======== RECORDS SHOWN

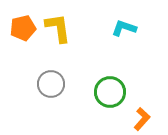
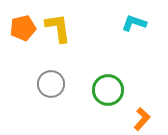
cyan L-shape: moved 10 px right, 5 px up
green circle: moved 2 px left, 2 px up
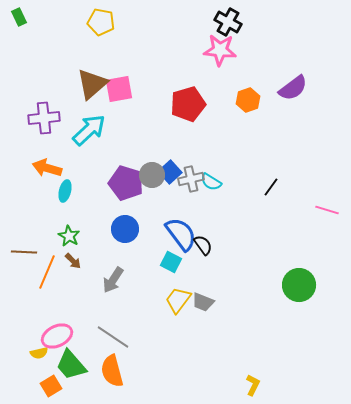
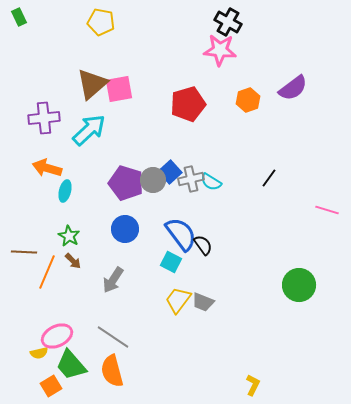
gray circle: moved 1 px right, 5 px down
black line: moved 2 px left, 9 px up
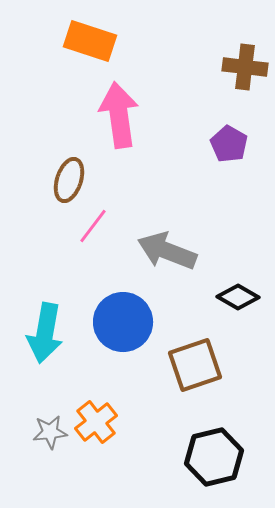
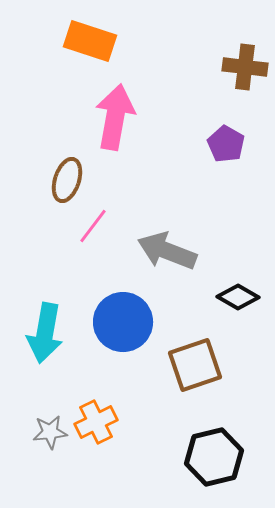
pink arrow: moved 4 px left, 2 px down; rotated 18 degrees clockwise
purple pentagon: moved 3 px left
brown ellipse: moved 2 px left
orange cross: rotated 12 degrees clockwise
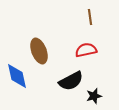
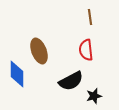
red semicircle: rotated 85 degrees counterclockwise
blue diamond: moved 2 px up; rotated 12 degrees clockwise
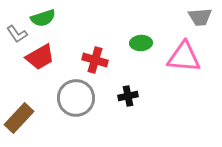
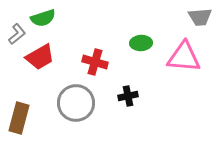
gray L-shape: rotated 95 degrees counterclockwise
red cross: moved 2 px down
gray circle: moved 5 px down
brown rectangle: rotated 28 degrees counterclockwise
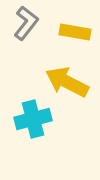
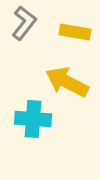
gray L-shape: moved 2 px left
cyan cross: rotated 18 degrees clockwise
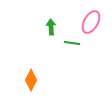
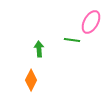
green arrow: moved 12 px left, 22 px down
green line: moved 3 px up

================

* **TASK**: Please output the lines from the line that holds "brown rectangle: rotated" through the final line of the material above, both included. Each line must match exactly, and pictures must be excluded.

* **ANSWER FOR THE TASK**:
brown rectangle: rotated 28 degrees counterclockwise
gray L-shape: moved 2 px left
cyan cross: rotated 18 degrees clockwise
green arrow: moved 12 px left, 22 px down
green line: moved 3 px up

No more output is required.